Search the data below for the line containing "(208, 374) = (161, 386): turquoise", then please set down that line and all remaining ones exactly as written.

....

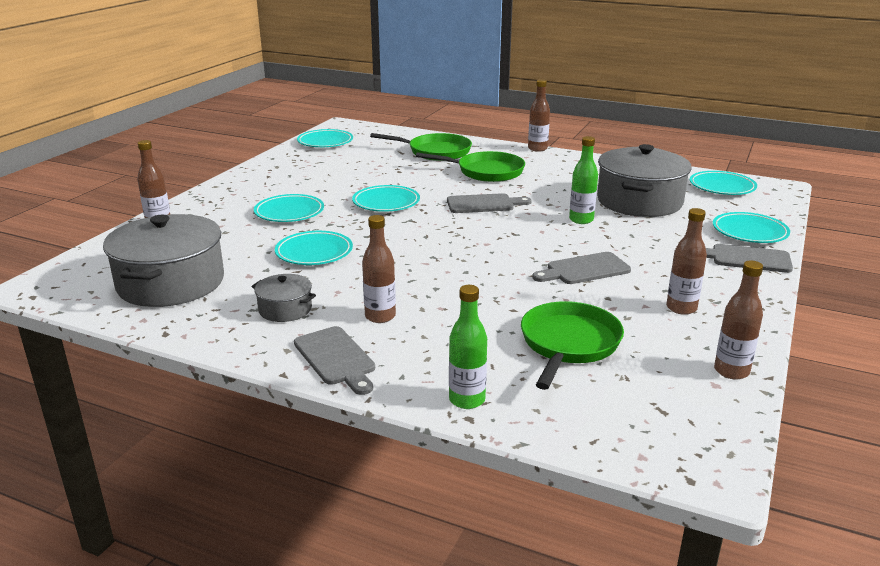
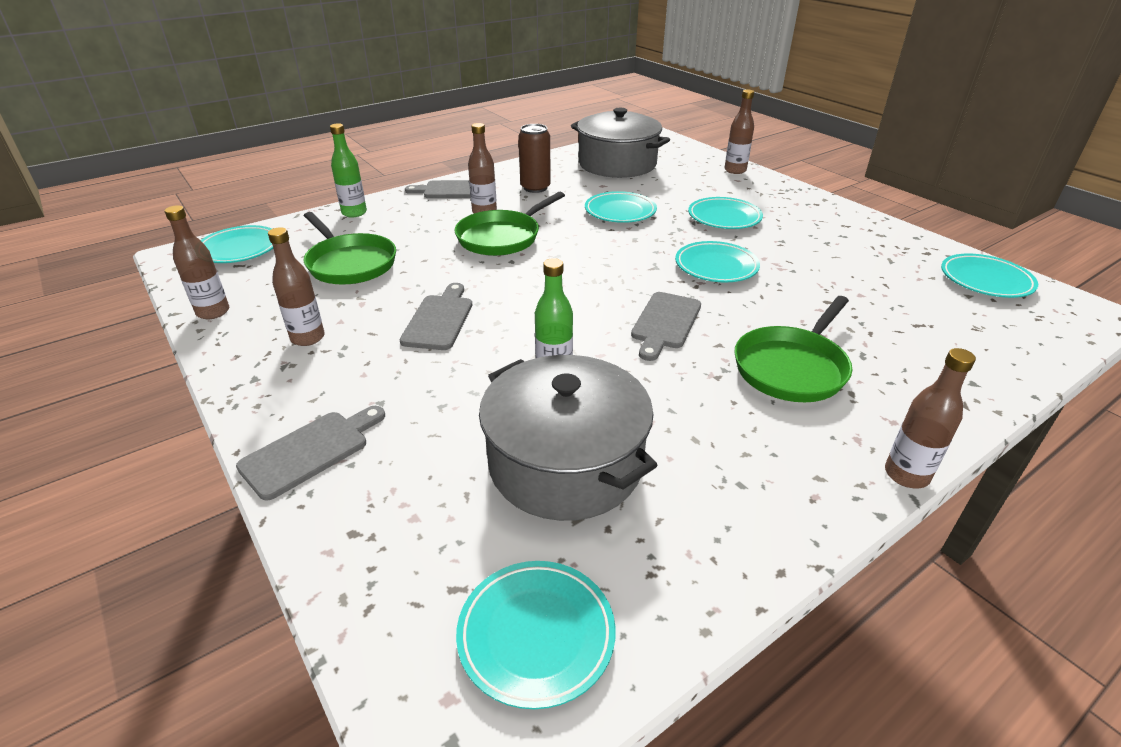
camera: 120 degrees right, 10 degrees up
(285, 309) = (535, 188): grey pot -> brown can
(435, 152) = (913, 354): green pan -> green pan (502, 237)
(749, 232) = (355, 515): turquoise plate -> turquoise plate (239, 249)

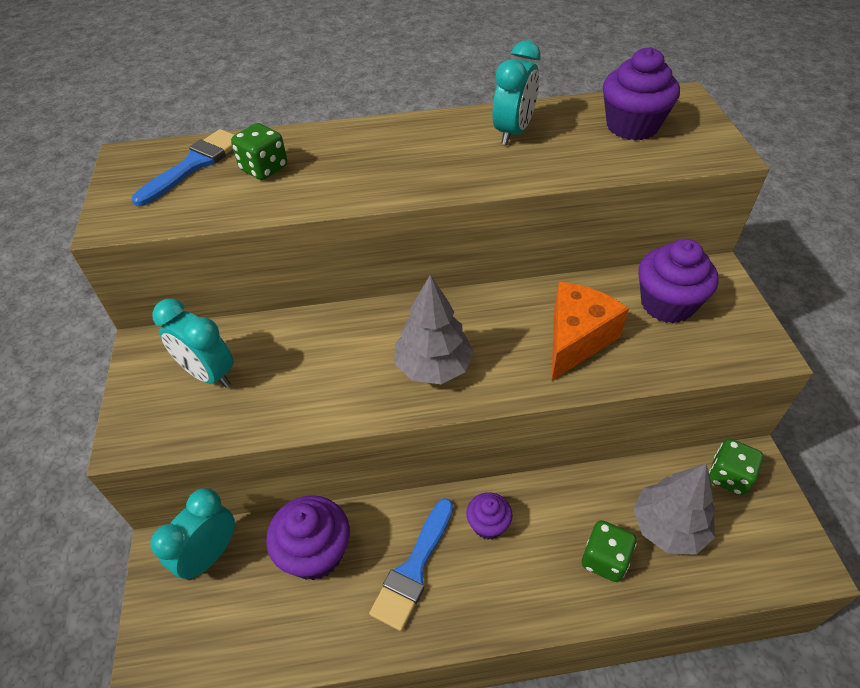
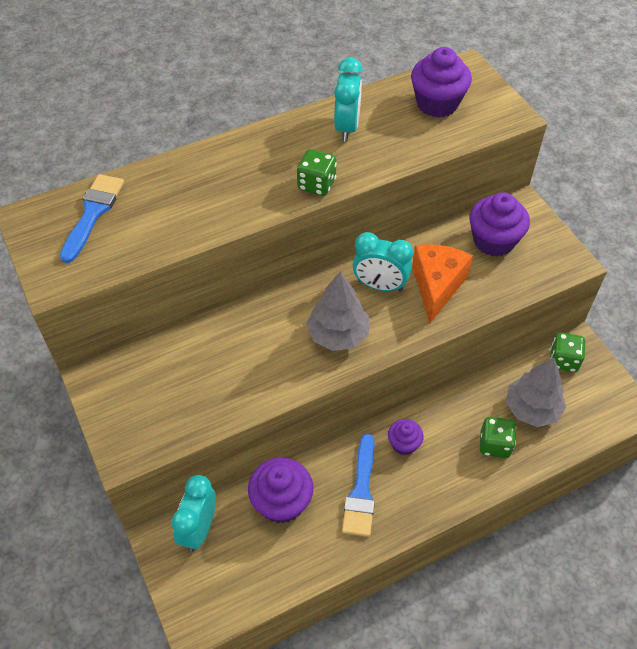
camera: 20 degrees left, 5 degrees up
(208, 374) = (161, 386): turquoise clock -> turquoise clock (380, 285)
(264, 169) = (157, 204): green dice -> green dice (316, 184)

....

ANSWER BOX
(208, 374) = (161, 386): turquoise clock -> turquoise clock (380, 285)
(264, 169) = (157, 204): green dice -> green dice (316, 184)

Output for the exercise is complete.